= TASK STATEMENT =
Locate "none -> purple tile C8:D8 level 1" in the data below, then output the line it is on and all following lines through the last, word for word. Skip any pictures.

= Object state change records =
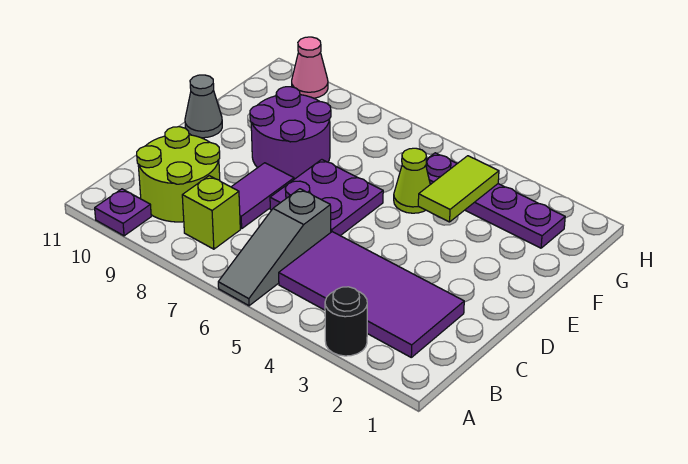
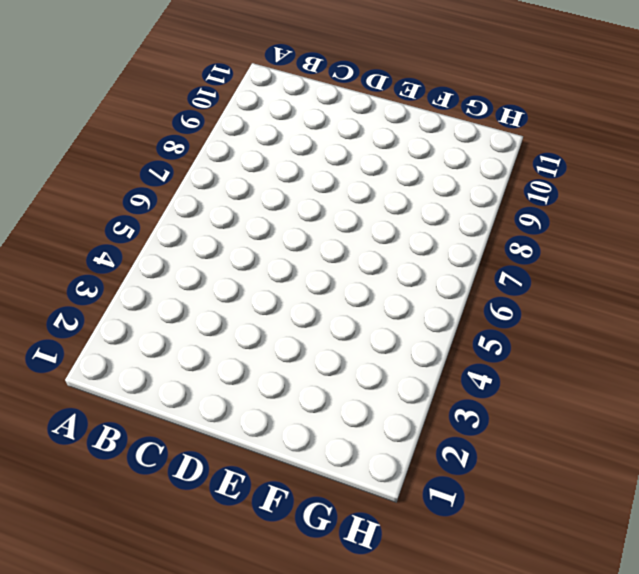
none -> black round brick A3 level 1
none -> grey slope A6:C6 level 1 top C
none -> purple plate A10 level 1

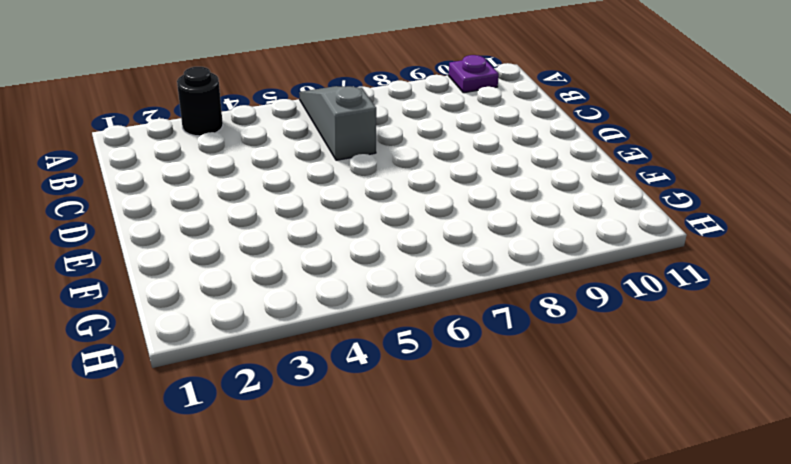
none -> purple tile B2:C5 level 1
none -> lime brick B8 level 1
none -> lime round brick B9:C10 level 1

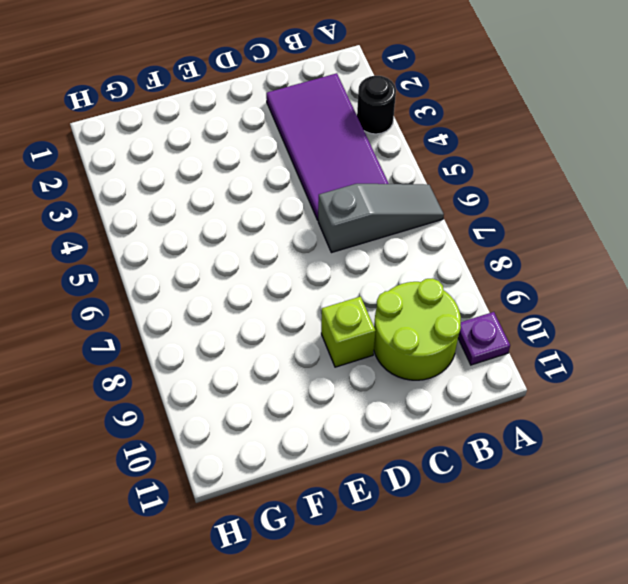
lime brick D9 level 1 -> lime brick B8 level 1
none -> purple tile C8:D8 level 1
none -> purple plate D6:E7 level 1
none -> purple round brick E8:F9 level 1

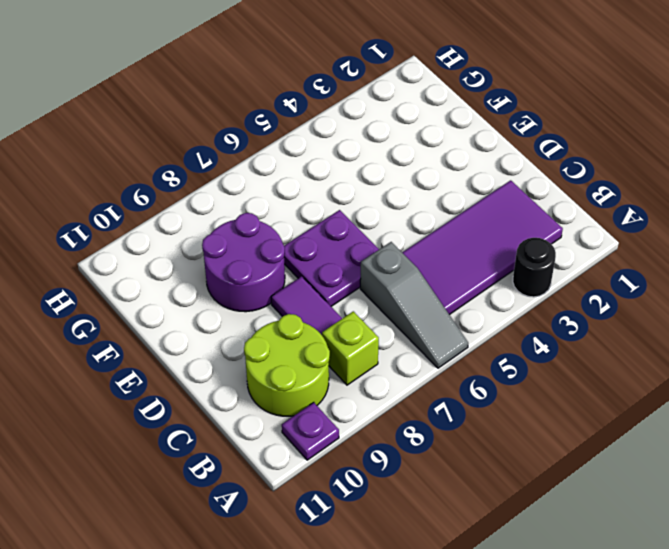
none -> grey cone E11 level 1
none -> lime cone F5 level 1
none -> purple plate G2:G5 level 1

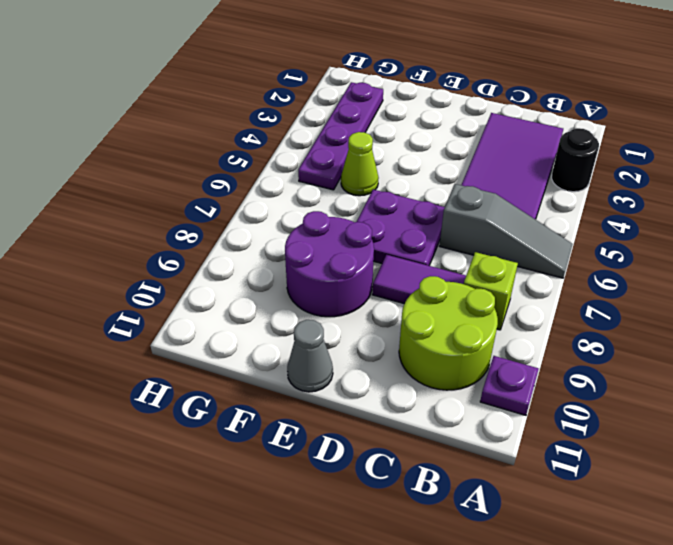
none -> pink cone H10 level 1
none -> lime tile F4:G4 level 2

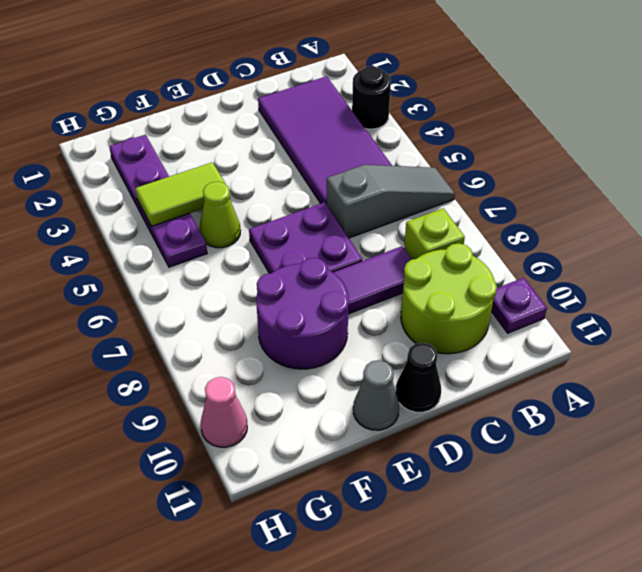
black cone D11 level 1 -> none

= EXPECTED OUTPUT =
none -> purple tile C8:D8 level 1
none -> purple plate D6:E7 level 1
none -> purple round brick E8:F9 level 1

none -> grey cone E11 level 1
none -> lime cone F5 level 1
none -> purple plate G2:G5 level 1

none -> pink cone H10 level 1
none -> lime tile F4:G4 level 2

black cone D11 level 1 -> none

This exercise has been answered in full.